* [WORK ORDER]: Give the records again. Keep them exact and leave out the images.

(Recorded data)
::::::

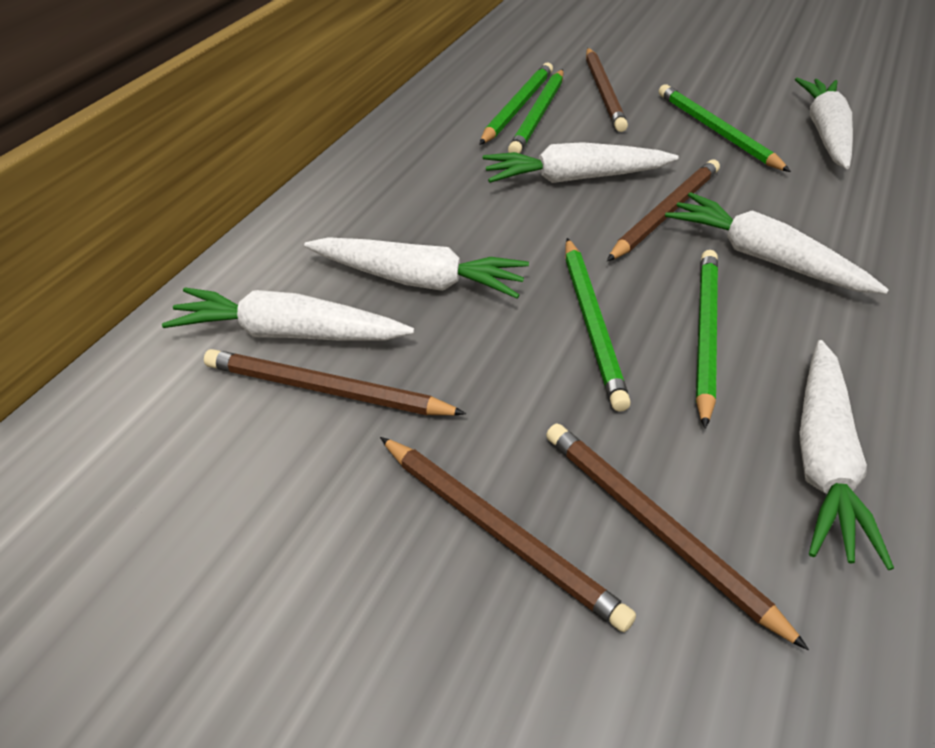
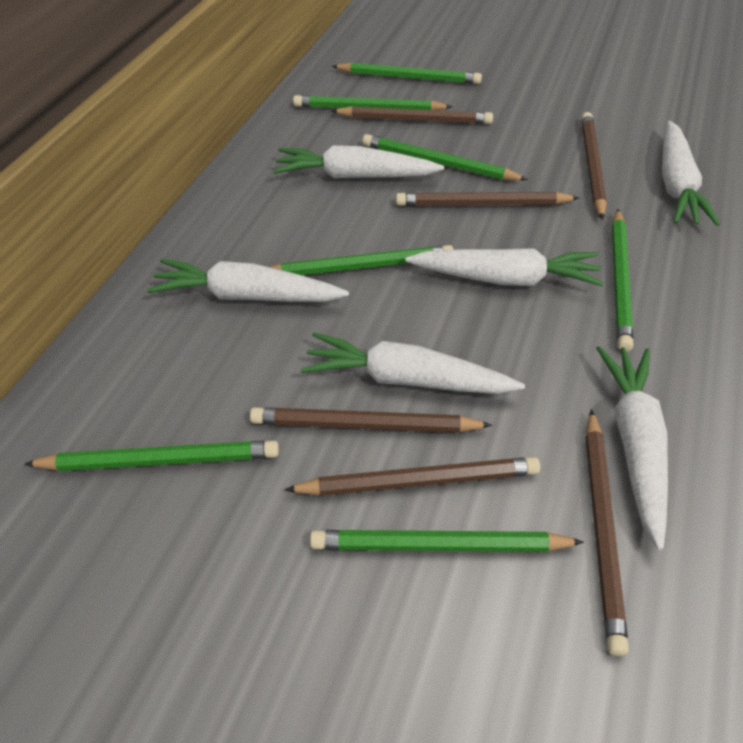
brown pencil: 5 -> 6
green pencil: 5 -> 7

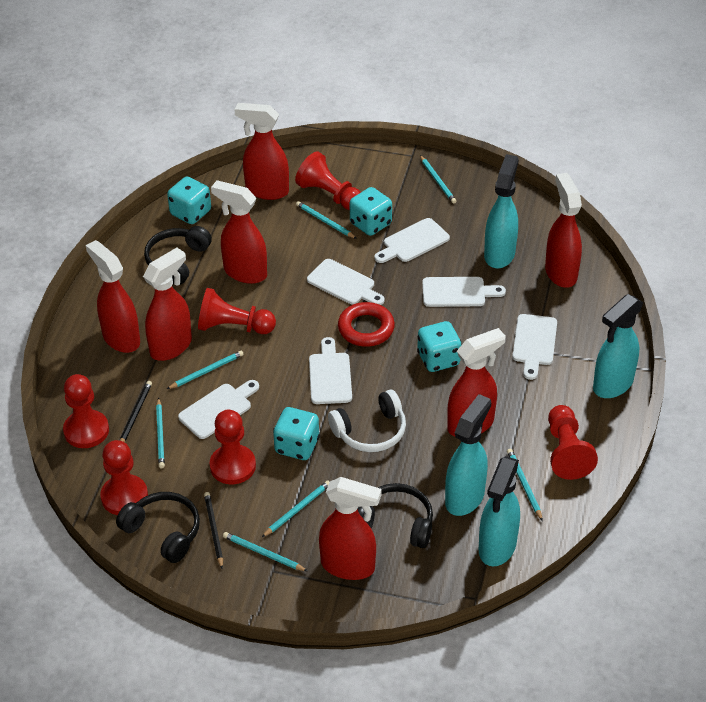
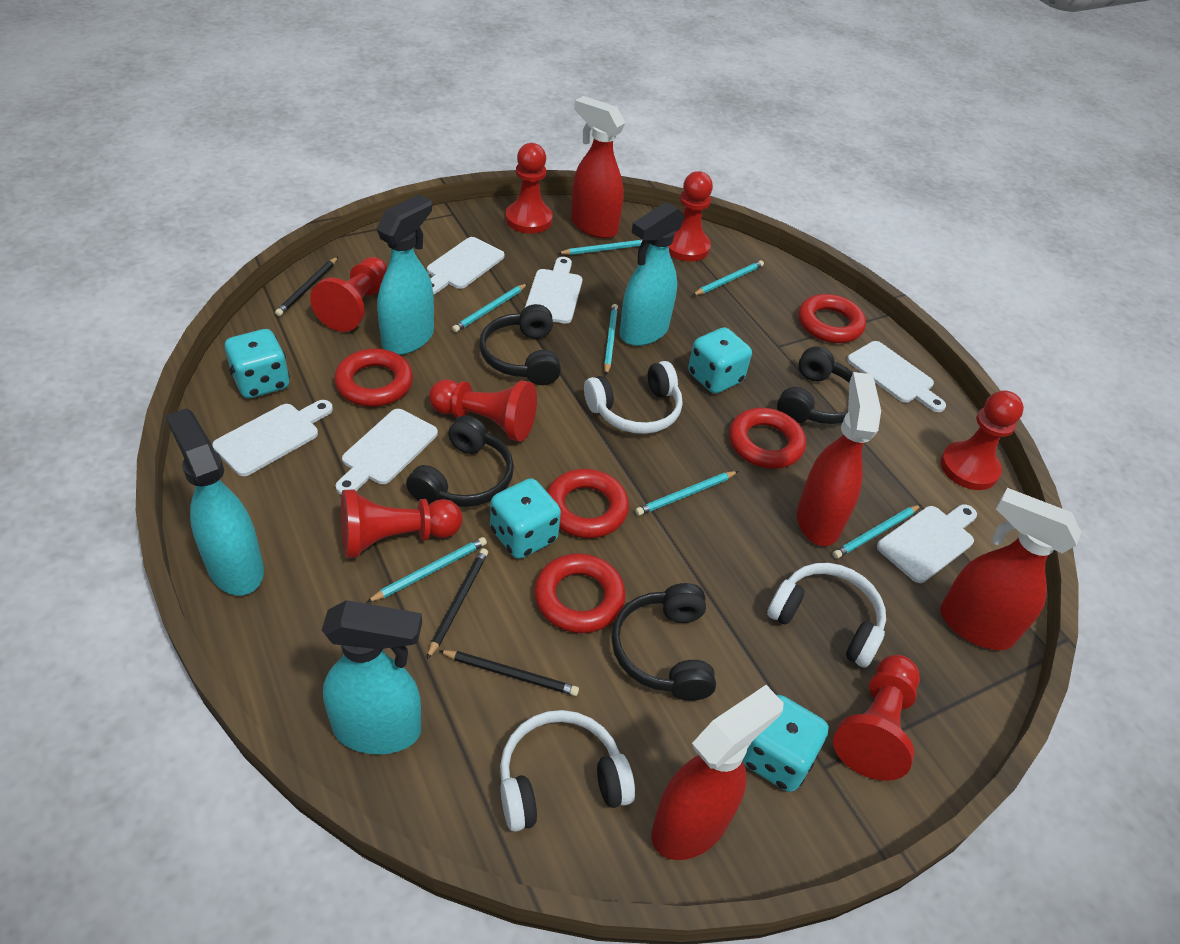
black headphones: 3 -> 4
black pencil: 2 -> 3
red pawn: 6 -> 7
red ring: 1 -> 5
red spray bottle: 7 -> 4
white headphones: 1 -> 3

::::::

* [OUTPUT]:
brown pencil: 5 -> 6
green pencil: 5 -> 7

black headphones: 3 -> 4
black pencil: 2 -> 3
red pawn: 6 -> 7
red ring: 1 -> 5
red spray bottle: 7 -> 4
white headphones: 1 -> 3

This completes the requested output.